In the entries below, count the lines that hold the string "orange" and state only that count.

*** SUPPLIED RECORDS ***

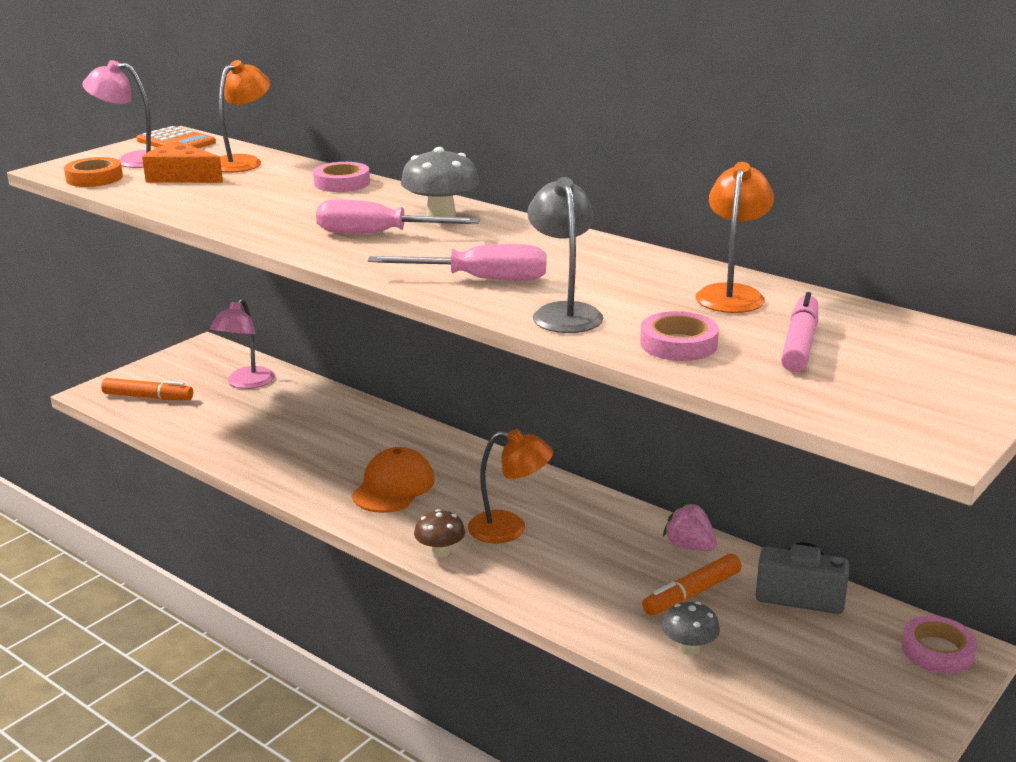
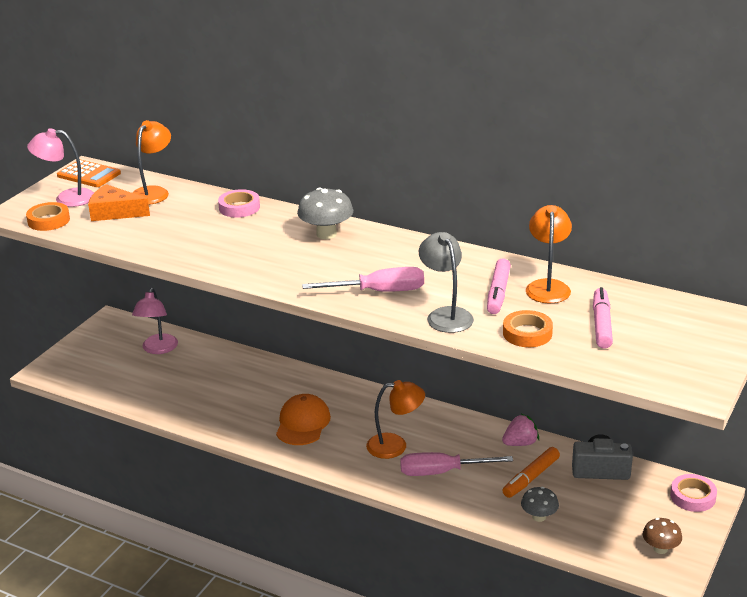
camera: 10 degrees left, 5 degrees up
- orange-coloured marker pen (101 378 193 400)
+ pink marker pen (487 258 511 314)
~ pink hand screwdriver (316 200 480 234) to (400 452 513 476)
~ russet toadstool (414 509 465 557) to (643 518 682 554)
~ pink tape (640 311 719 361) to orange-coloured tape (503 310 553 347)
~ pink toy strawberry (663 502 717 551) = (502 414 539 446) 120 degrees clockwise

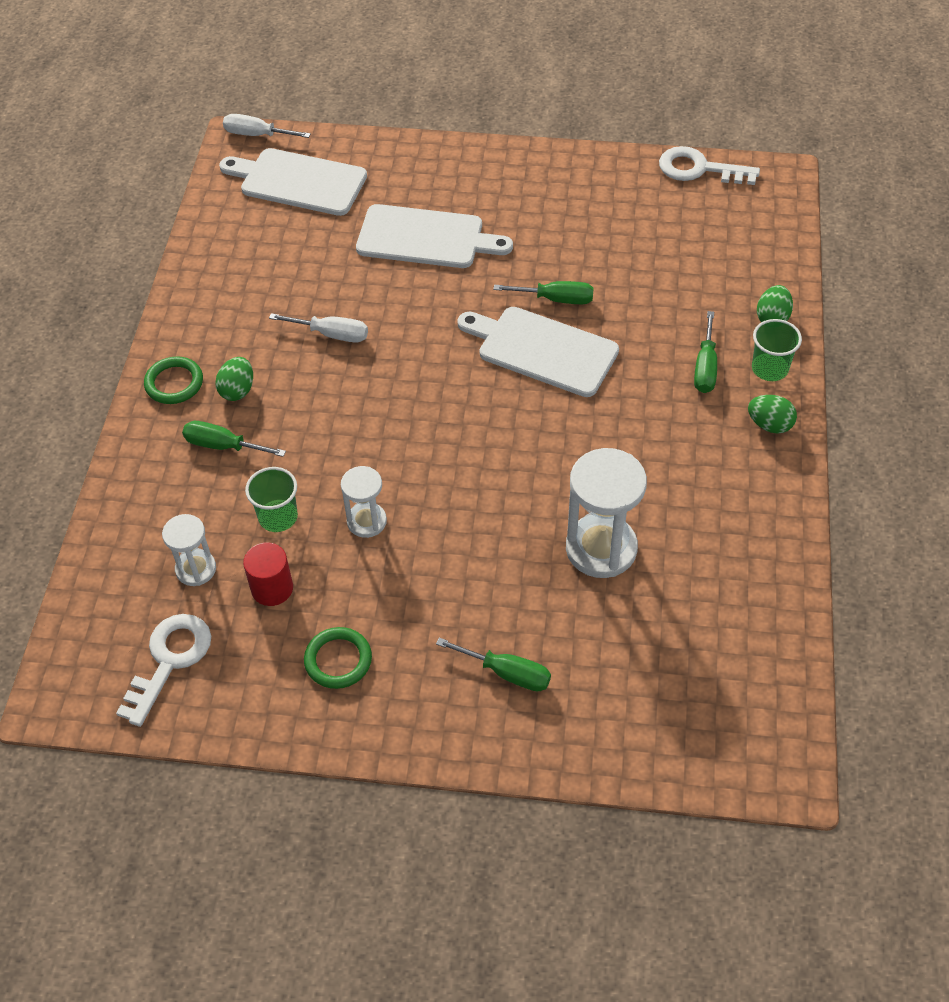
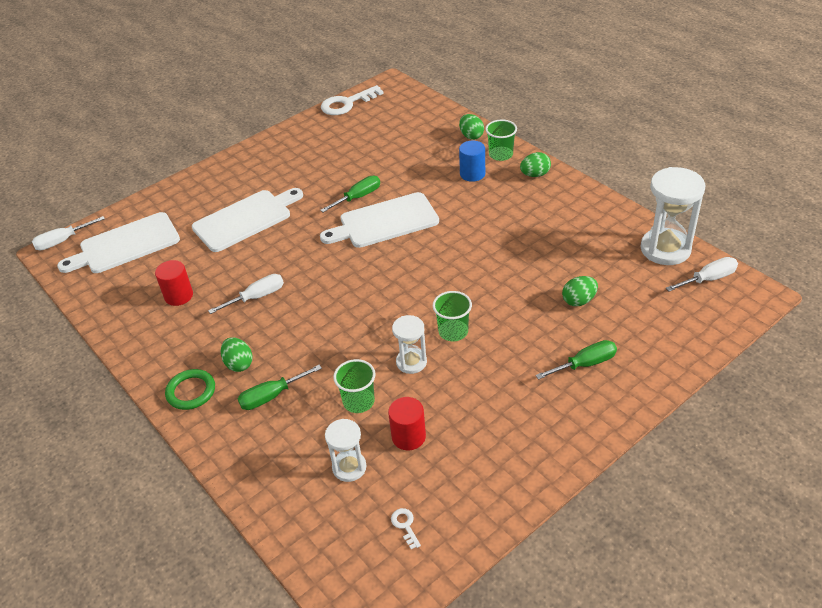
camera: 45 degrees left, 10 degrees down
- green torus (304 627 372 689)
+ scarlet solid cylinder (155 260 193 306)
+ green tumbler (433 291 472 341)
+ green toy egg (562 276 598 306)
+ pure white hand screwdriver (666 257 738 291)
~ pure white hourglass (566 448 647 578) to (640 167 705 265)
~ green hand screwdriver (694 311 717 393) to cobalt solid cylinder (459 141 485 182)
~ pure white latchkey (116 614 211 727) = (391 508 421 549) x0.43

*** End of SUPPLIED RECORDS ***

ANSWER SPACE:
2